EXERCISE GOAL:
Omit the pictures and reproduce the rest of the listing exactly.

Top of INPUT DATA

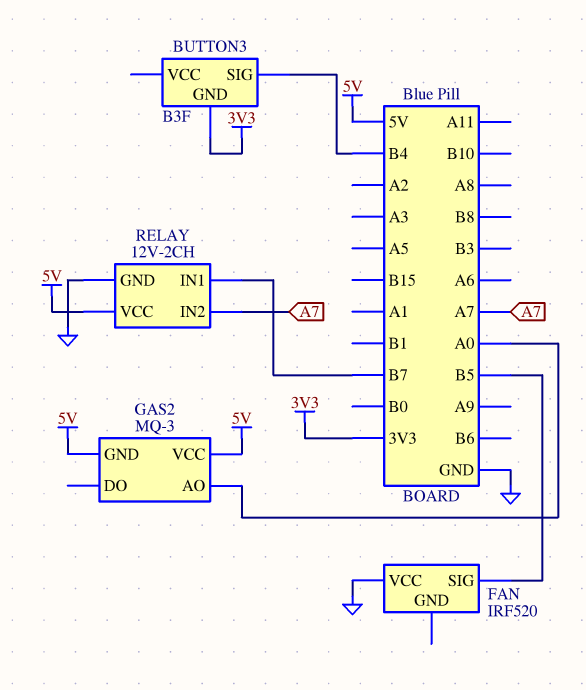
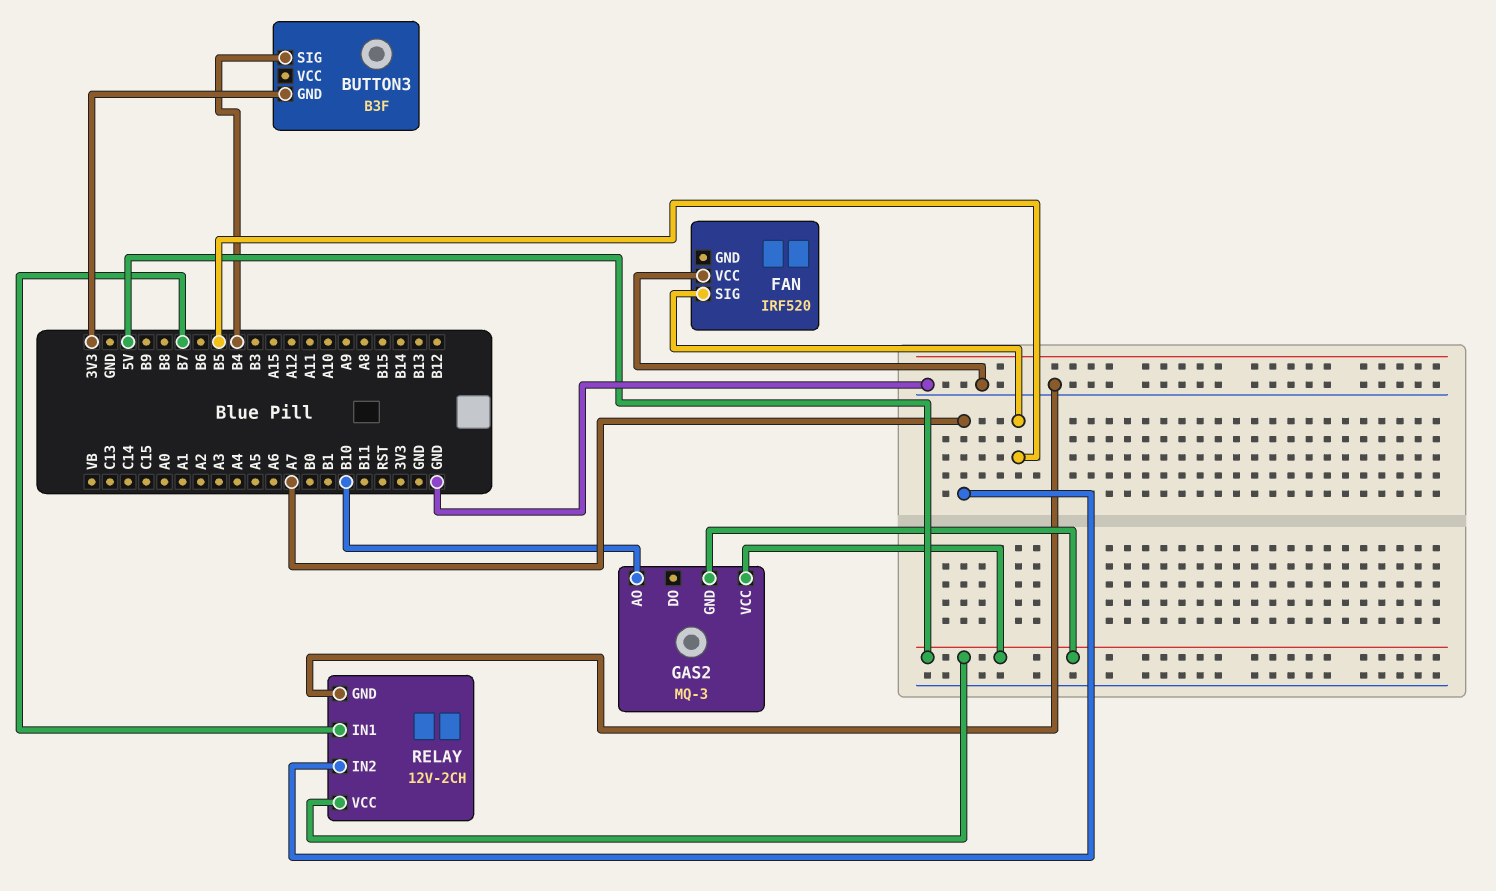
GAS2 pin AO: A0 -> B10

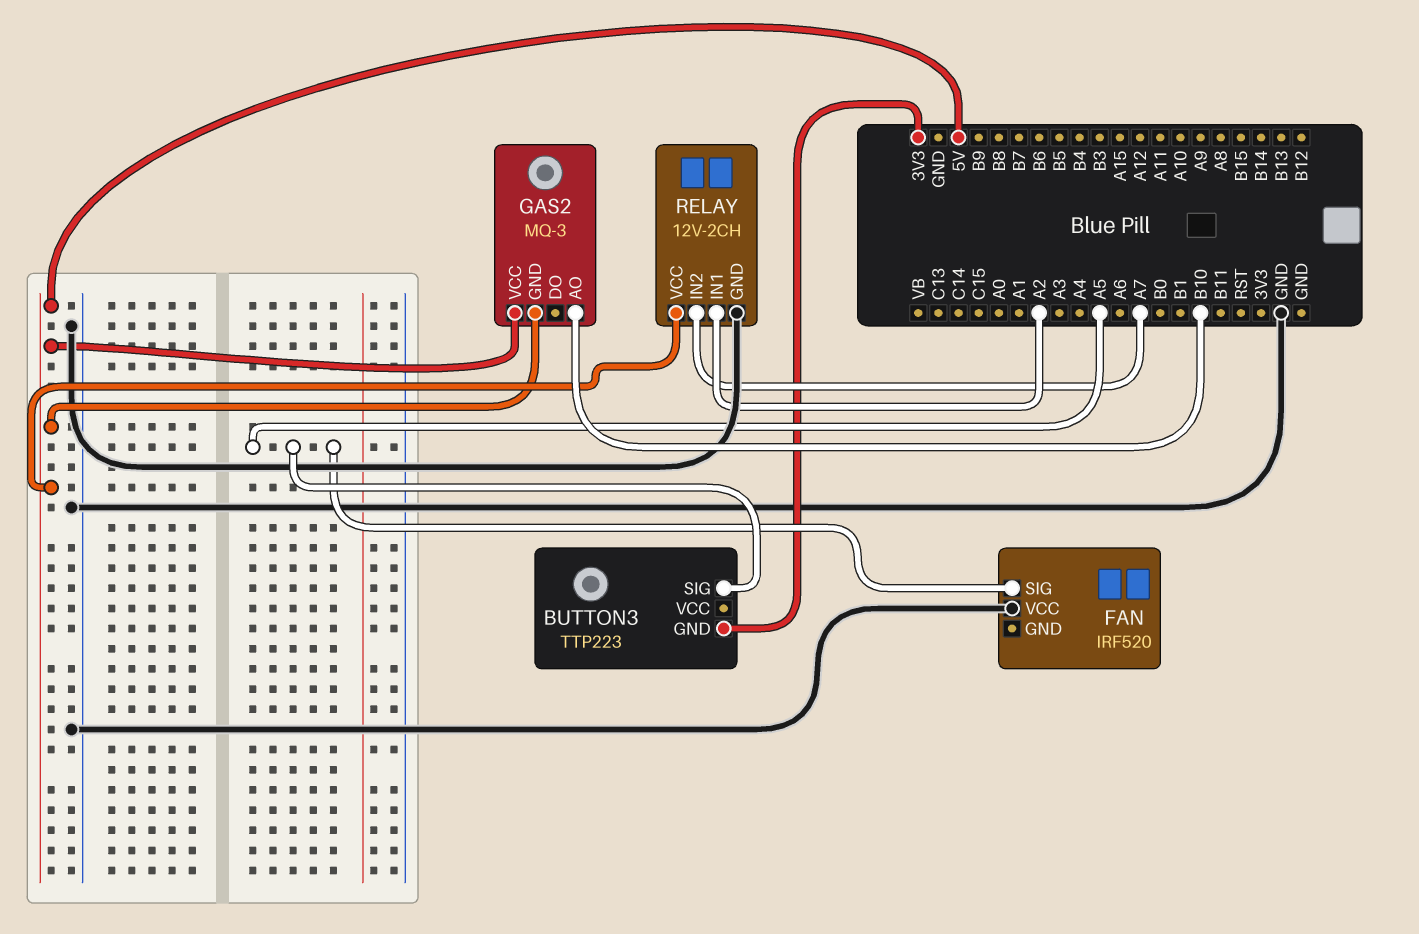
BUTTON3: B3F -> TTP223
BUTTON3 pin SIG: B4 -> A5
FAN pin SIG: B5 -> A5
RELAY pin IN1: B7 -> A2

Bottom of INPUT DATA

REPLY:
GAS2 pin AO: A0 -> B10

BUTTON3: B3F -> TTP223
BUTTON3 pin SIG: B4 -> A5
FAN pin SIG: B5 -> A5
RELAY pin IN1: B7 -> A2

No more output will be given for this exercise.